* **Try it**:
Each record should be given again exactly, and any picture in it left out.

* **Input for this task**:
=== Begin Enclosure ===
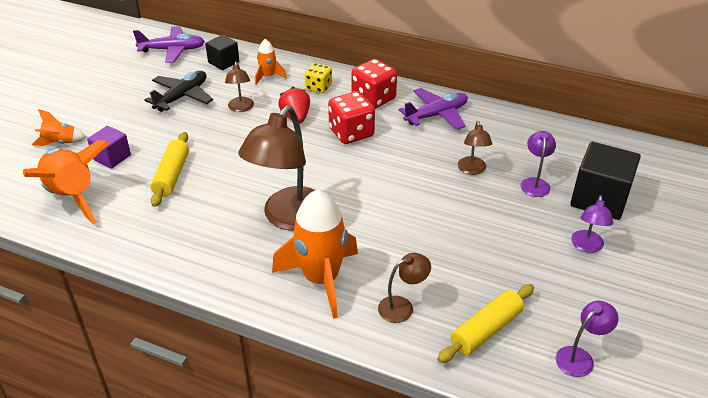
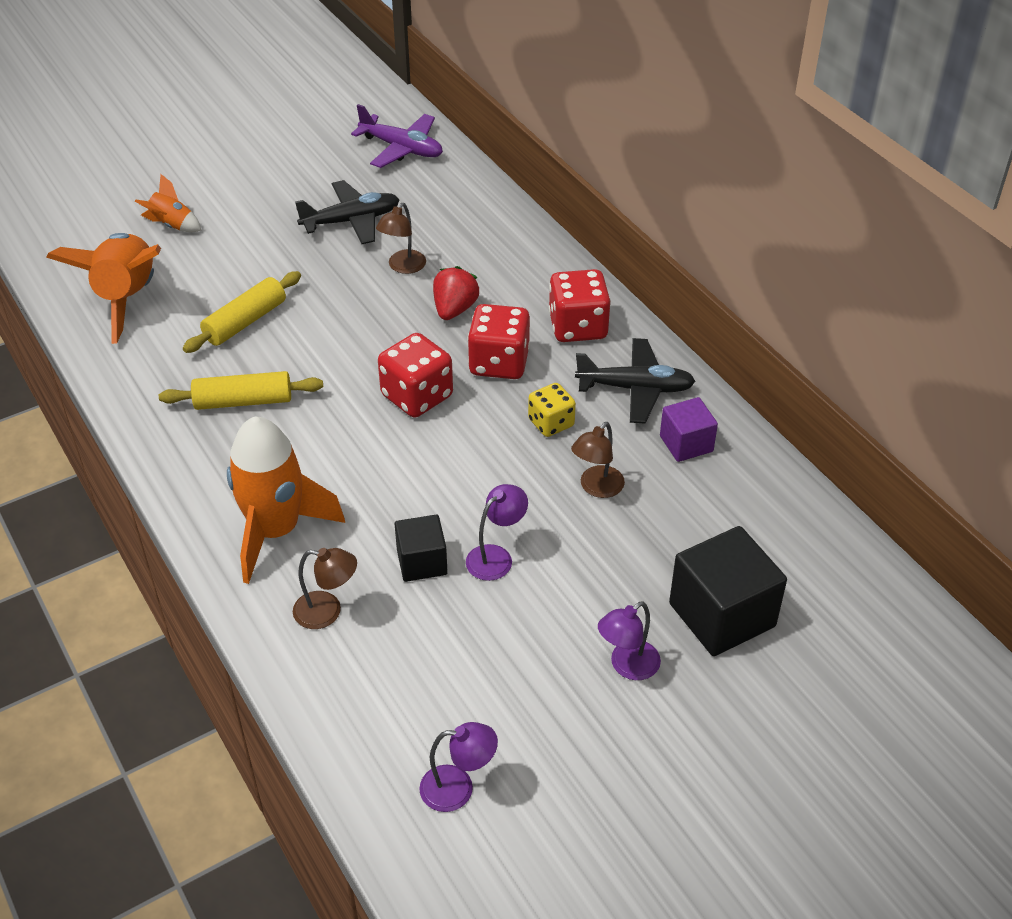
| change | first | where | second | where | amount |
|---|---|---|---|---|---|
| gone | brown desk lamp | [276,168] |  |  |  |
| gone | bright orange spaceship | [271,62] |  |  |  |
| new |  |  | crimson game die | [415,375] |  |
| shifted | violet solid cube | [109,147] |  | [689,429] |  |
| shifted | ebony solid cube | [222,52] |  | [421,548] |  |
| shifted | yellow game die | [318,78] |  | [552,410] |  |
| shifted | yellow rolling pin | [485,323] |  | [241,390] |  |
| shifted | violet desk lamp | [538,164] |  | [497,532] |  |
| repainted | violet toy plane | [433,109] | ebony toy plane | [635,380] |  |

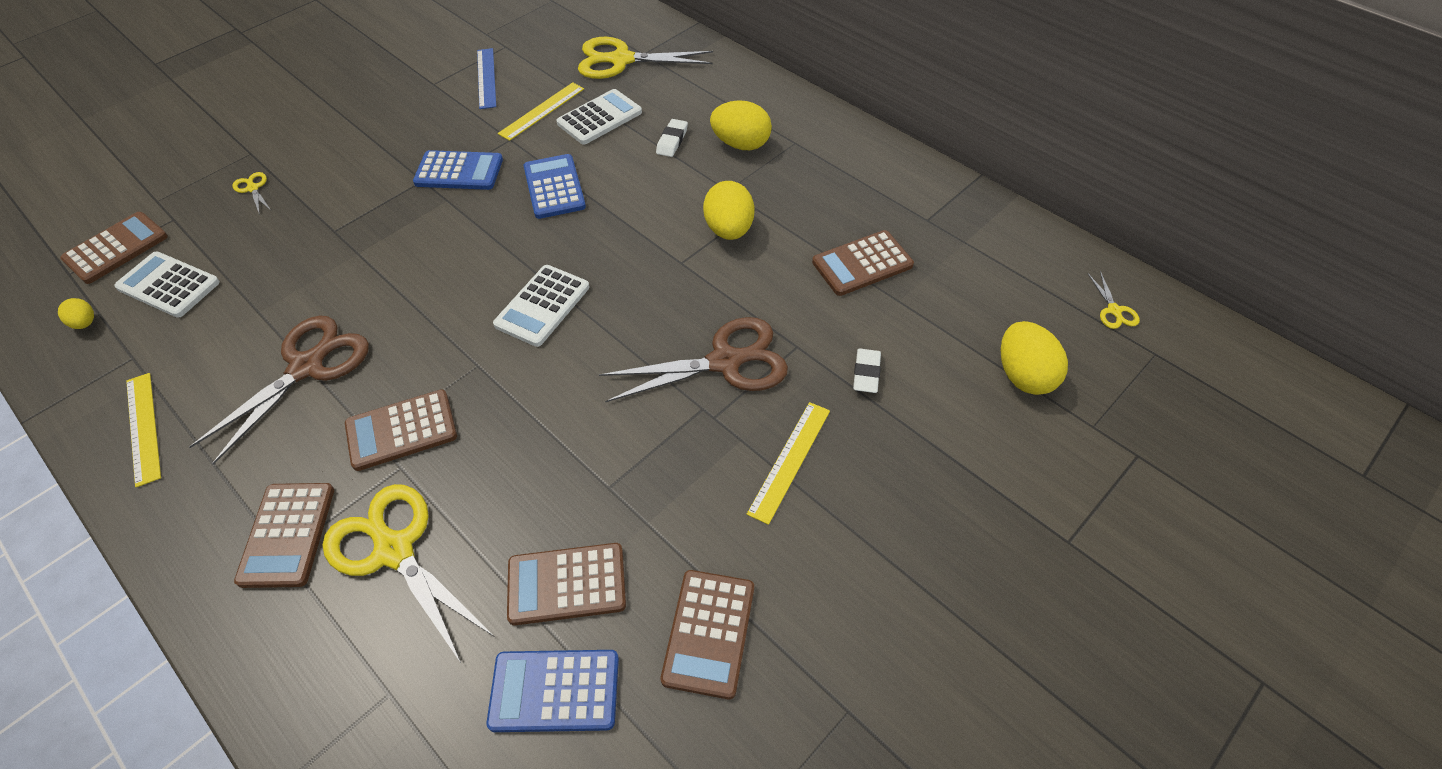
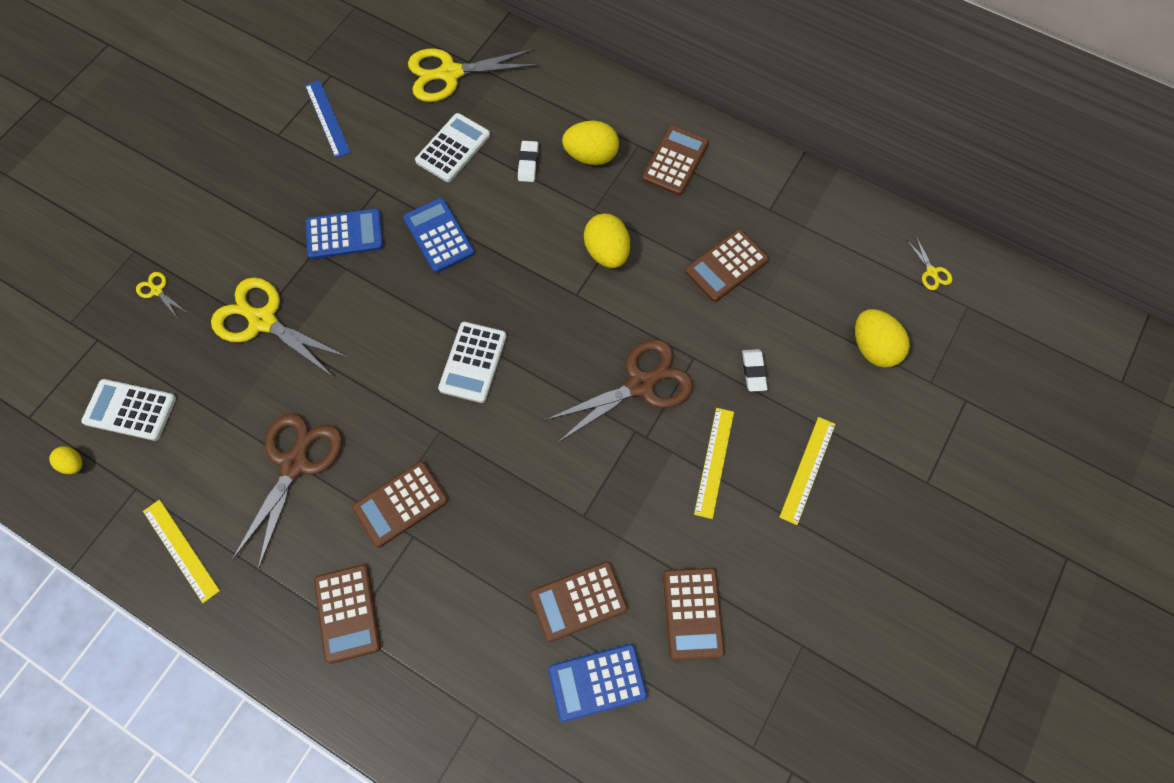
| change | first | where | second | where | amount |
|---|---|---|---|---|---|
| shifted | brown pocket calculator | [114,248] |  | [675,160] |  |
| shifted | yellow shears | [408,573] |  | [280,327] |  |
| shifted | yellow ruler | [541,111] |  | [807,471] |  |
=== End Enclosure ===
* **Answer section**:
| change | first | where | second | where | amount |
|---|---|---|---|---|---|
| gone | brown desk lamp | [276,168] |  |  |  |
| gone | bright orange spaceship | [271,62] |  |  |  |
| new |  |  | crimson game die | [415,375] |  |
| shifted | violet solid cube | [109,147] |  | [689,429] |  |
| shifted | ebony solid cube | [222,52] |  | [421,548] |  |
| shifted | yellow game die | [318,78] |  | [552,410] |  |
| shifted | yellow rolling pin | [485,323] |  | [241,390] |  |
| shifted | violet desk lamp | [538,164] |  | [497,532] |  |
| repainted | violet toy plane | [433,109] | ebony toy plane | [635,380] |  |

| change | first | where | second | where | amount |
|---|---|---|---|---|---|
| shifted | brown pocket calculator | [114,248] |  | [675,160] |  |
| shifted | yellow shears | [408,573] |  | [280,327] |  |
| shifted | yellow ruler | [541,111] |  | [807,471] |  |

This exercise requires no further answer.